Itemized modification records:
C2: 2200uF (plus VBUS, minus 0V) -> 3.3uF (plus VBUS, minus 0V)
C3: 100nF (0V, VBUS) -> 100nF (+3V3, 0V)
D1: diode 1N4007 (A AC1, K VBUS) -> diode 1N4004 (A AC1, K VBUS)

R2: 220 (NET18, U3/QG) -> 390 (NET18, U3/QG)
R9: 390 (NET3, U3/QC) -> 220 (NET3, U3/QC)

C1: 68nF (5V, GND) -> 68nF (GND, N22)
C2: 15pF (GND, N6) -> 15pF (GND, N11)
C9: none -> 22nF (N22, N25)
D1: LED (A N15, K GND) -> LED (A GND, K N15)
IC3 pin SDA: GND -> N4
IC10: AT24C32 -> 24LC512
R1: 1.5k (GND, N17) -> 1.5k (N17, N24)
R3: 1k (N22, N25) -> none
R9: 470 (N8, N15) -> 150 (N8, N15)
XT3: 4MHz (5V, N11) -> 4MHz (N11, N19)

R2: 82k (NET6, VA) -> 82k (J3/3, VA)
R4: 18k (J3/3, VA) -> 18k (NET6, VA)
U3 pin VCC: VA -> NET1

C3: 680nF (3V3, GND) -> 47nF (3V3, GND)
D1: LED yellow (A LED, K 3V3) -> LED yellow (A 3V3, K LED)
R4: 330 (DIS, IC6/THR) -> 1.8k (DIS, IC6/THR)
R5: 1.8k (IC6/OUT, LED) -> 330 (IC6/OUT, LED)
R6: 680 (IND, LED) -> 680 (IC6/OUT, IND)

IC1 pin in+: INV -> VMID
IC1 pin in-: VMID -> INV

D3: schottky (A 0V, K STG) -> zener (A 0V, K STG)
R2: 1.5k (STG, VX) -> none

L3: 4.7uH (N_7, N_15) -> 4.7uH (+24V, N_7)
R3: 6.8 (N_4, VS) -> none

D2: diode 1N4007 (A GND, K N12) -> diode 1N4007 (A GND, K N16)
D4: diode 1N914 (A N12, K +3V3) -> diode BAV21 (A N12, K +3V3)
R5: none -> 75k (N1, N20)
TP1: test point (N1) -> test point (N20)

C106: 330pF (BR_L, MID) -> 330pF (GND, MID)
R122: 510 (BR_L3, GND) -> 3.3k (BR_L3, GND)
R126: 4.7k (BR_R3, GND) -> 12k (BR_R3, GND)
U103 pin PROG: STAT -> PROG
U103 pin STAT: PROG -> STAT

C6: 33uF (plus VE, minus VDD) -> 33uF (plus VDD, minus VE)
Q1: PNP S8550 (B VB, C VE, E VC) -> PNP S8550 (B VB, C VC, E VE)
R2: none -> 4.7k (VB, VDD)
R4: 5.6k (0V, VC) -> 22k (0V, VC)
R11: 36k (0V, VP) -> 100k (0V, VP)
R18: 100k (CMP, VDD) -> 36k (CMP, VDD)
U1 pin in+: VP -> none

• _EXERCISE BRIEF_:
Please retype the records above starting with the line that contains "C3: 680nF (3V3, GND) -> 47nF (3V3, GND)" and stopping after the last line, changing nothing.

• _FINAL ANSWER_:
C3: 680nF (3V3, GND) -> 47nF (3V3, GND)
D1: LED yellow (A LED, K 3V3) -> LED yellow (A 3V3, K LED)
R4: 330 (DIS, IC6/THR) -> 1.8k (DIS, IC6/THR)
R5: 1.8k (IC6/OUT, LED) -> 330 (IC6/OUT, LED)
R6: 680 (IND, LED) -> 680 (IC6/OUT, IND)

IC1 pin in+: INV -> VMID
IC1 pin in-: VMID -> INV

D3: schottky (A 0V, K STG) -> zener (A 0V, K STG)
R2: 1.5k (STG, VX) -> none

L3: 4.7uH (N_7, N_15) -> 4.7uH (+24V, N_7)
R3: 6.8 (N_4, VS) -> none

D2: diode 1N4007 (A GND, K N12) -> diode 1N4007 (A GND, K N16)
D4: diode 1N914 (A N12, K +3V3) -> diode BAV21 (A N12, K +3V3)
R5: none -> 75k (N1, N20)
TP1: test point (N1) -> test point (N20)

C106: 330pF (BR_L, MID) -> 330pF (GND, MID)
R122: 510 (BR_L3, GND) -> 3.3k (BR_L3, GND)
R126: 4.7k (BR_R3, GND) -> 12k (BR_R3, GND)
U103 pin PROG: STAT -> PROG
U103 pin STAT: PROG -> STAT

C6: 33uF (plus VE, minus VDD) -> 33uF (plus VDD, minus VE)
Q1: PNP S8550 (B VB, C VE, E VC) -> PNP S8550 (B VB, C VC, E VE)
R2: none -> 4.7k (VB, VDD)
R4: 5.6k (0V, VC) -> 22k (0V, VC)
R11: 36k (0V, VP) -> 100k (0V, VP)
R18: 100k (CMP, VDD) -> 36k (CMP, VDD)
U1 pin in+: VP -> none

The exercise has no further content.